Your copy should match the listing word for word, apart from the pictures, which are left out.

> **DATASET CONTENT**
↓
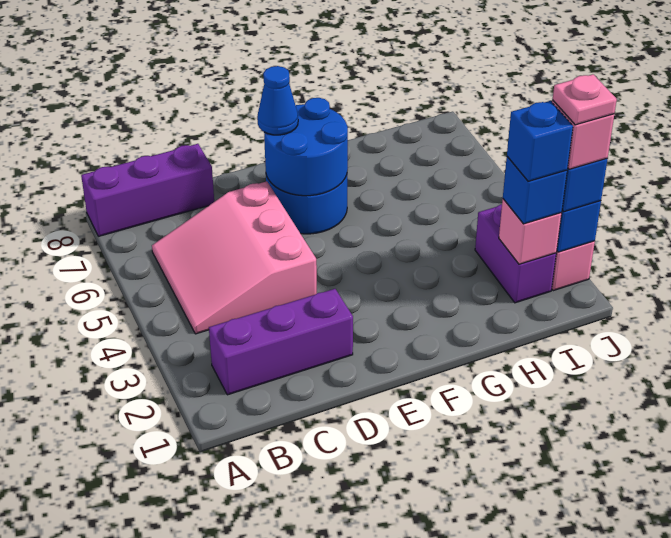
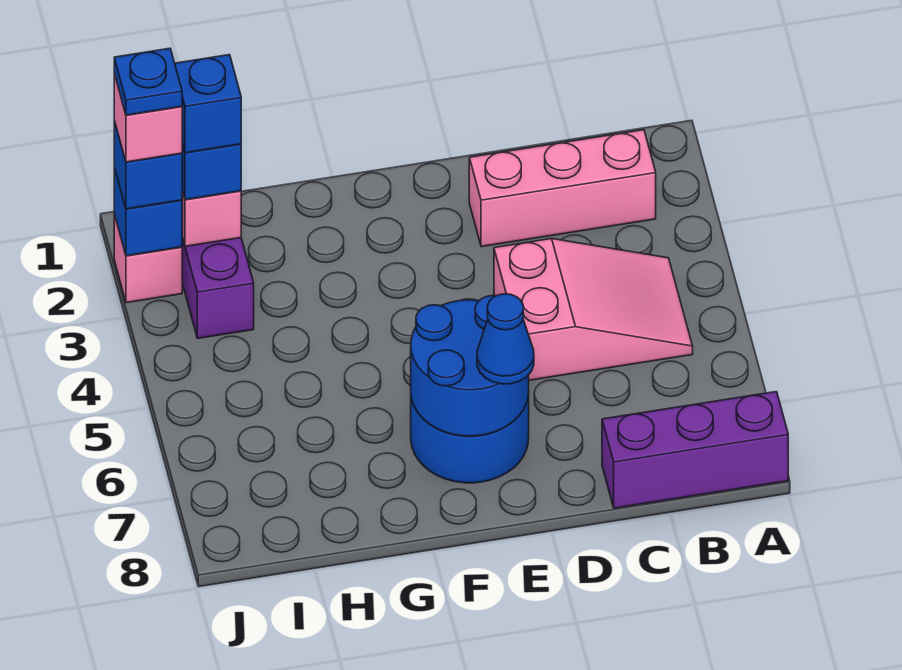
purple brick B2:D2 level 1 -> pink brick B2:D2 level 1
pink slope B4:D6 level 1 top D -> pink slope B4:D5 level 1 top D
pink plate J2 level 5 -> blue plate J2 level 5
↑
> **WRITTEN ANSWER**
purple brick B2:D2 level 1 -> pink brick B2:D2 level 1
pink slope B4:D6 level 1 top D -> pink slope B4:D5 level 1 top D
pink plate J2 level 5 -> blue plate J2 level 5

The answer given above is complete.